═══ Data provided
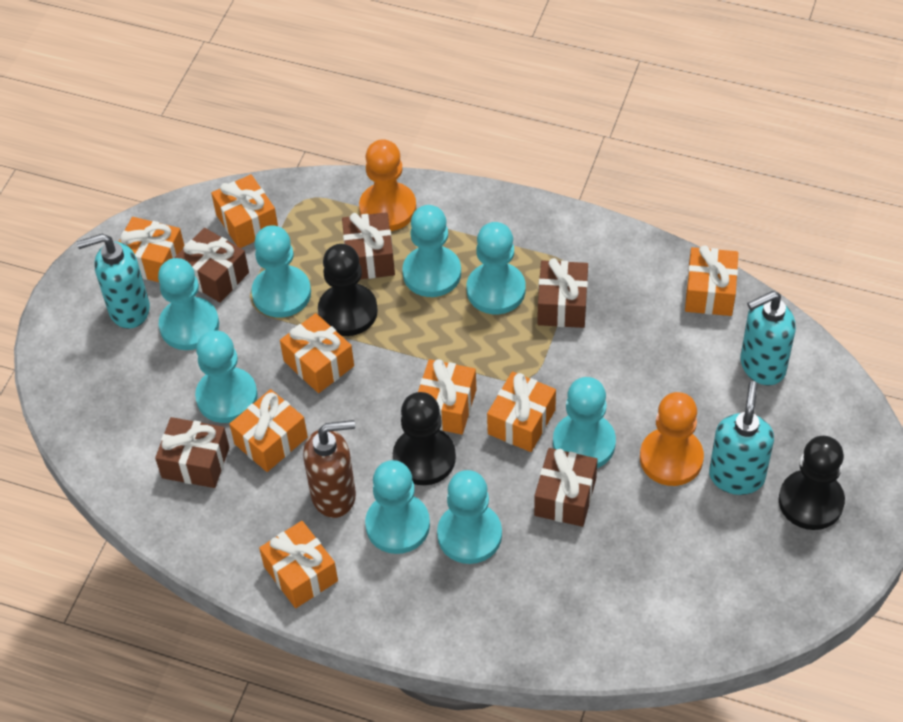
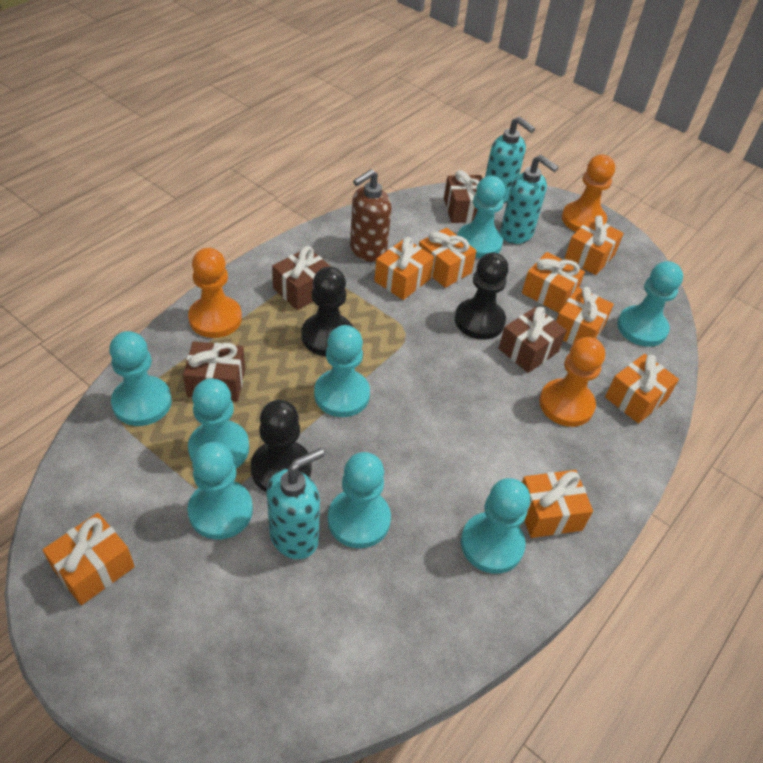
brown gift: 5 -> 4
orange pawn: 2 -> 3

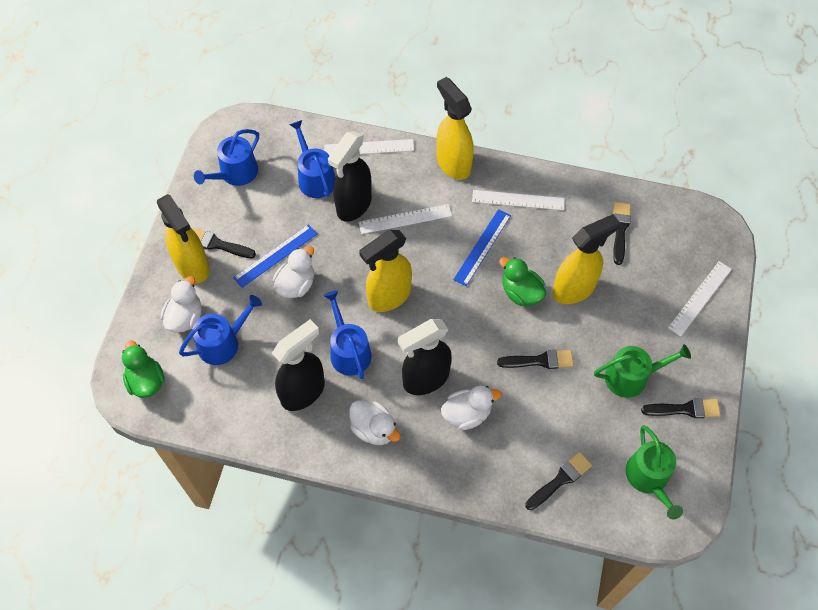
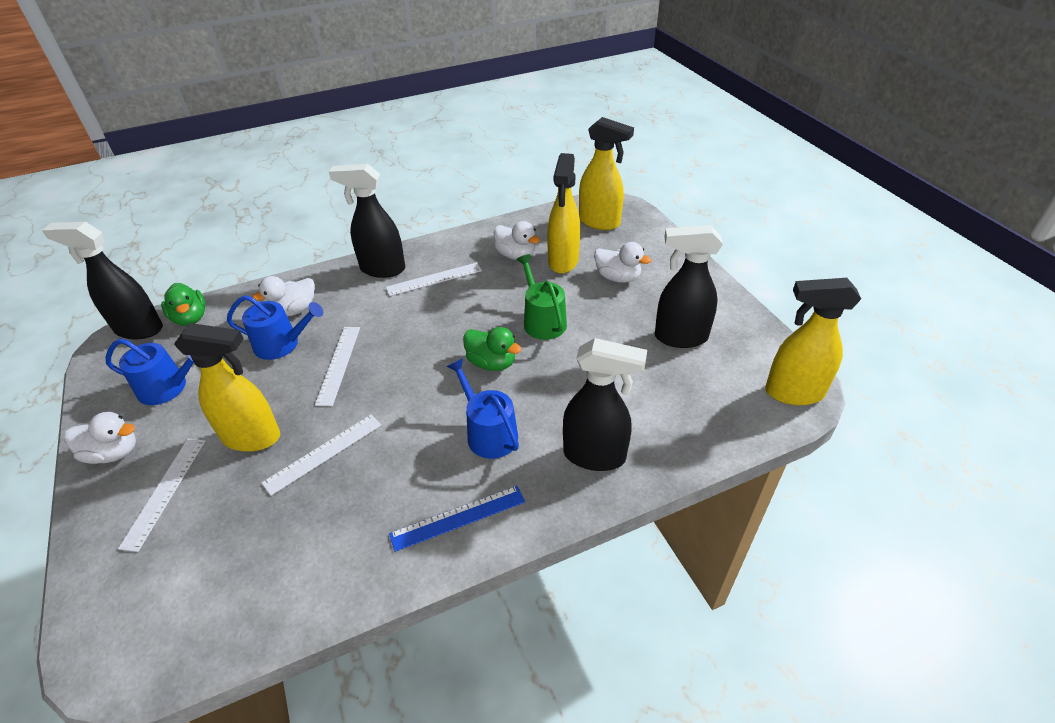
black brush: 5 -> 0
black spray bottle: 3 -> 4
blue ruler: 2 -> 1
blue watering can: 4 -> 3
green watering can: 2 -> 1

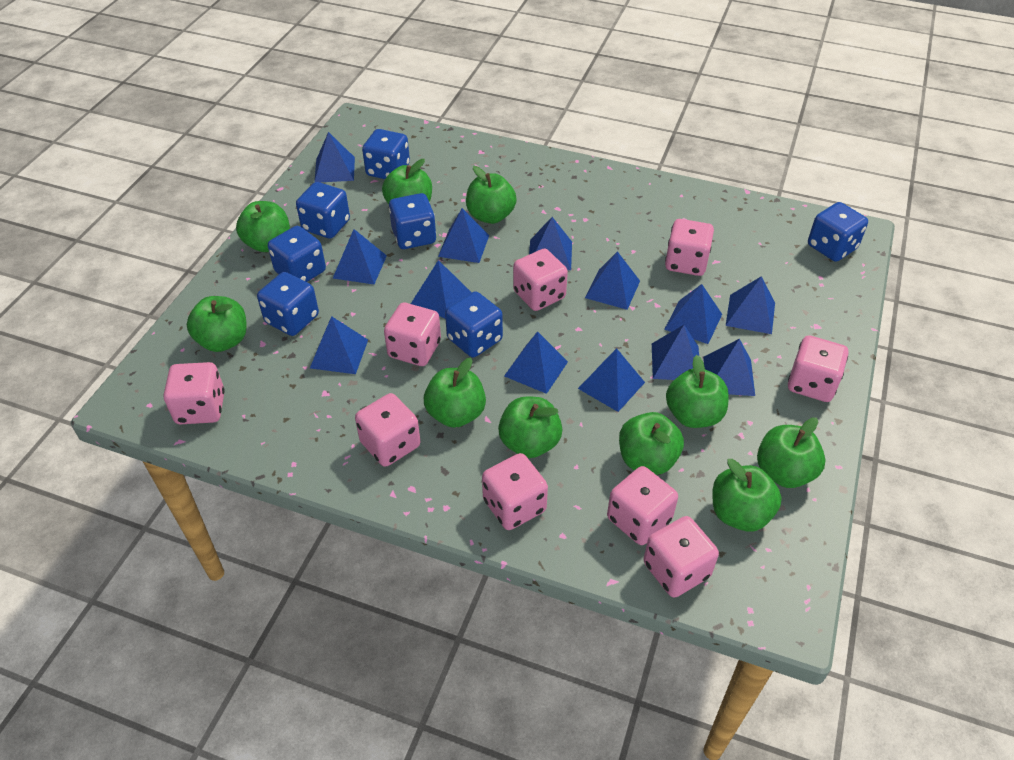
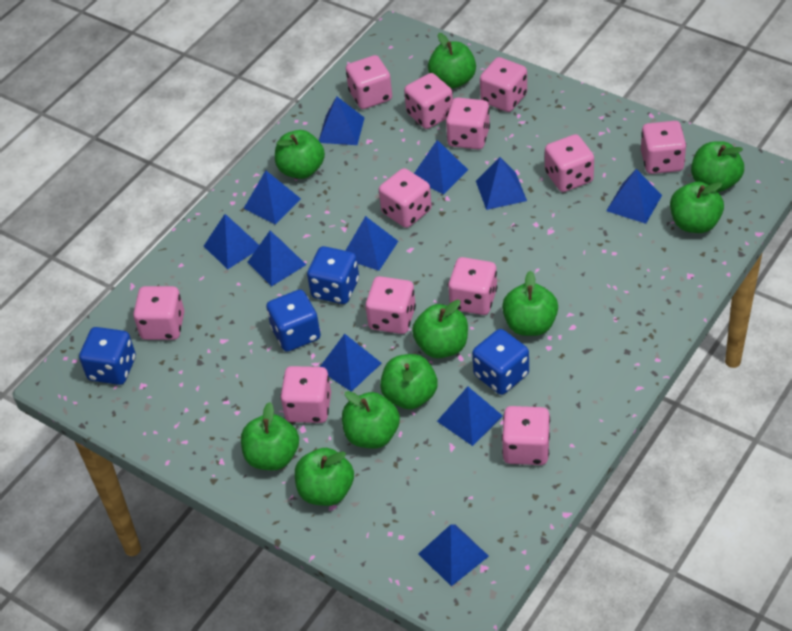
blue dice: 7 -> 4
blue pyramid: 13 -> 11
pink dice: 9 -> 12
══════
Counting only lines that contain the string "black", say how many appear in the listing above, with the number as the entire reply.

2